▶ _PROVIDED RECORDS_
****************
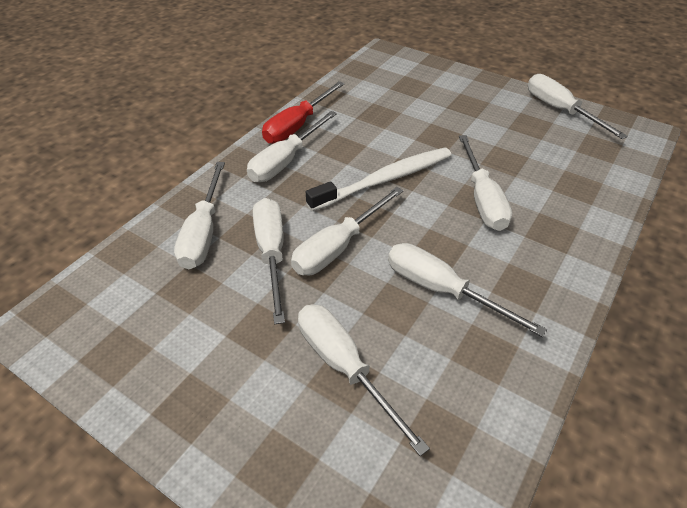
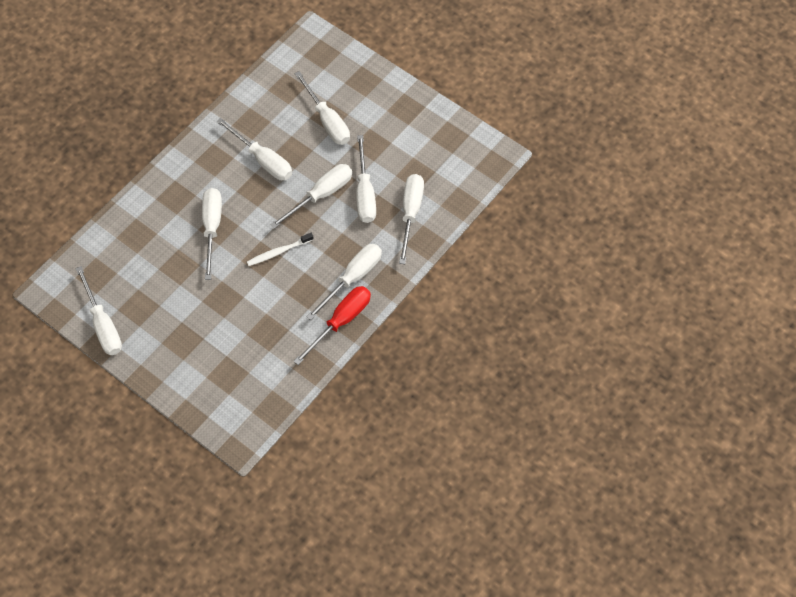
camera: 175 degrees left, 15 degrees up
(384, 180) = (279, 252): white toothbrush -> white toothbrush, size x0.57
****************
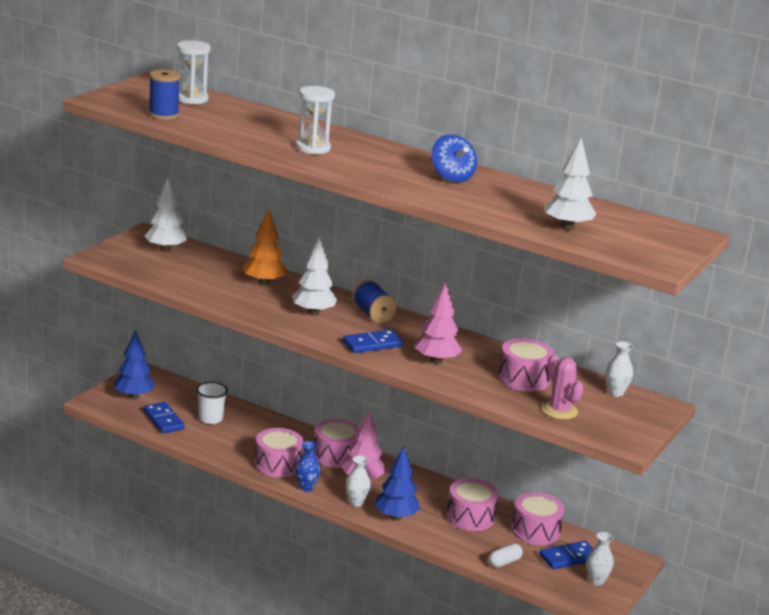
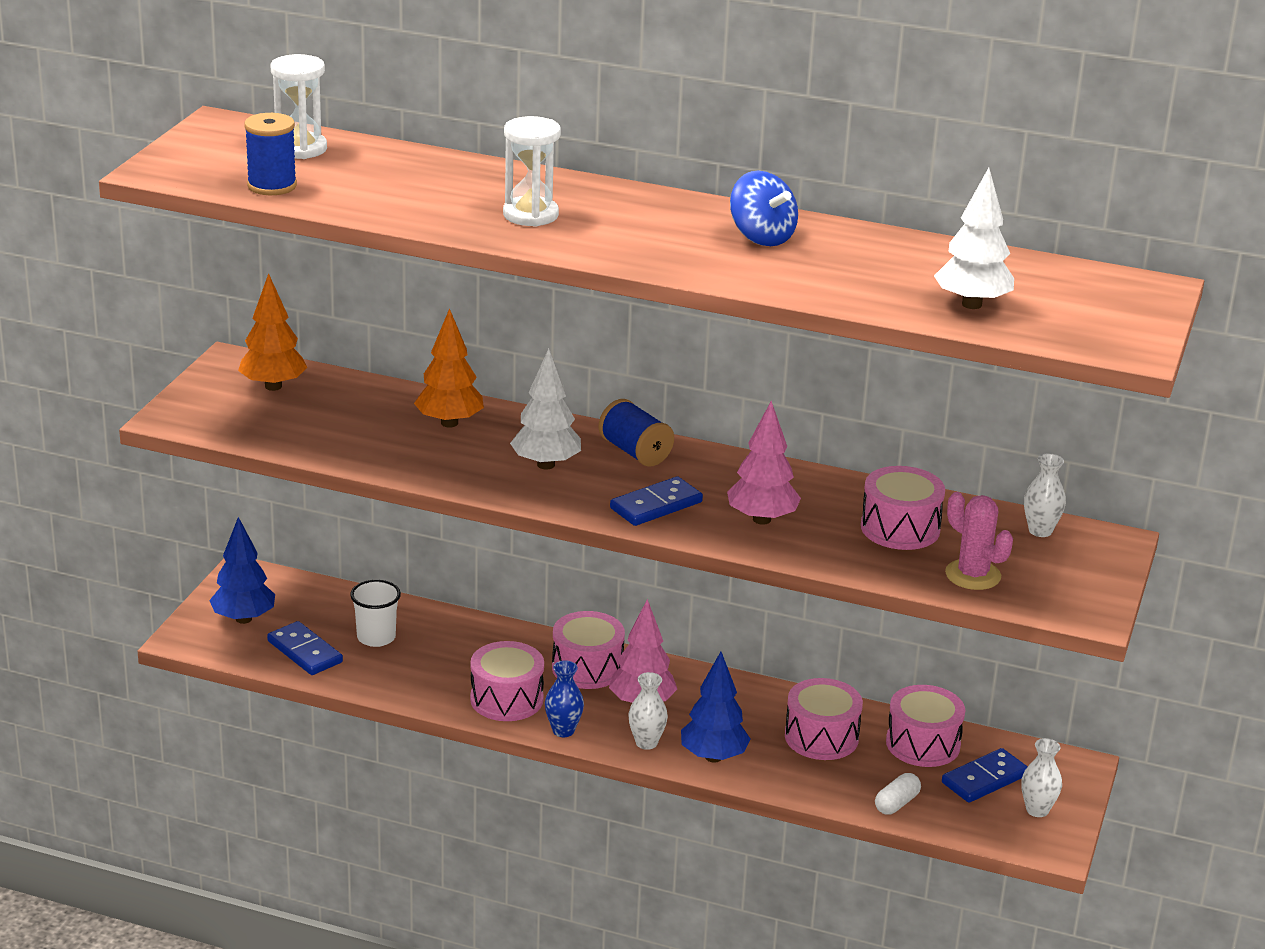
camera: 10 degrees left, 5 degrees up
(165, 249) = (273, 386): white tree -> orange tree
****************
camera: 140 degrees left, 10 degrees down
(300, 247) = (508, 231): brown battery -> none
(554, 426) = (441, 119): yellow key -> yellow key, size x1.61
****************
▶ _INSTRUCTION_
Please filter the data down to the lines containing the word "degrees".

▶ _SOLUTION BELOW_
camera: 175 degrees left, 15 degrees up
camera: 10 degrees left, 5 degrees up
camera: 140 degrees left, 10 degrees down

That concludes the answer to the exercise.